**Task to carry out**. Reproduce the records exactly. Leave the pictures out.

BEGIN Supplied records

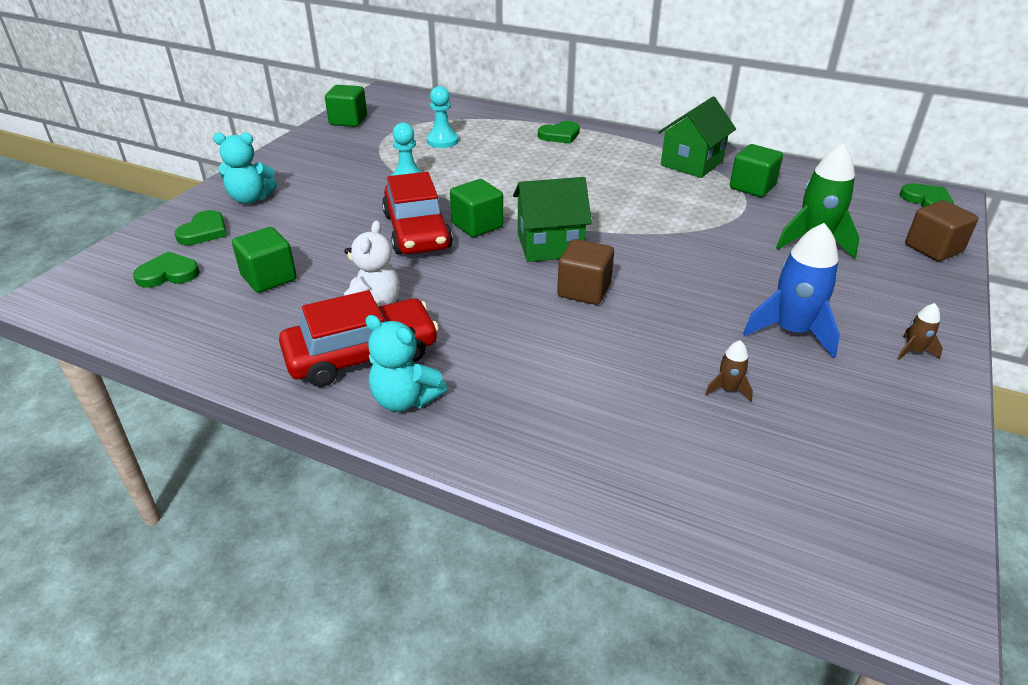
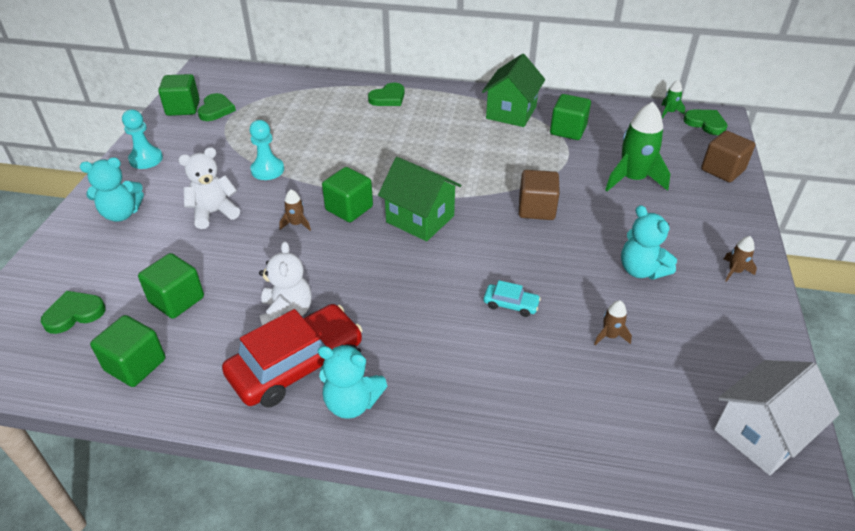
camera: 15 degrees left, 5 degrees up
(204, 231) = (90, 259): green heart -> green heart (216, 110)
(204, 326) = (135, 365): none -> green cube
(338, 210) = (214, 213): none -> white teddy bear
(417, 231) = (296, 224): red car -> brown rocket
(442, 141) = (283, 119): turquoise pawn -> turquoise pawn (146, 159)
(549, 245) = (420, 219): green house -> green house turned 60 degrees clockwise
(584, 290) = (465, 261): brown cube -> brown cube (536, 209)
(620, 339) = (511, 304): none -> turquoise car
(792, 331) = (641, 270): blue rocket -> turquoise teddy bear
(884, 185) = (669, 112): none -> green rocket
(889, 528) = (760, 434): none -> white house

END Supplied records

**Written response**.
camera: 15 degrees left, 5 degrees up
(204, 231) = (90, 259): green heart -> green heart (216, 110)
(204, 326) = (135, 365): none -> green cube
(338, 210) = (214, 213): none -> white teddy bear
(417, 231) = (296, 224): red car -> brown rocket
(442, 141) = (283, 119): turquoise pawn -> turquoise pawn (146, 159)
(549, 245) = (420, 219): green house -> green house turned 60 degrees clockwise
(584, 290) = (465, 261): brown cube -> brown cube (536, 209)
(620, 339) = (511, 304): none -> turquoise car
(792, 331) = (641, 270): blue rocket -> turquoise teddy bear
(884, 185) = (669, 112): none -> green rocket
(889, 528) = (760, 434): none -> white house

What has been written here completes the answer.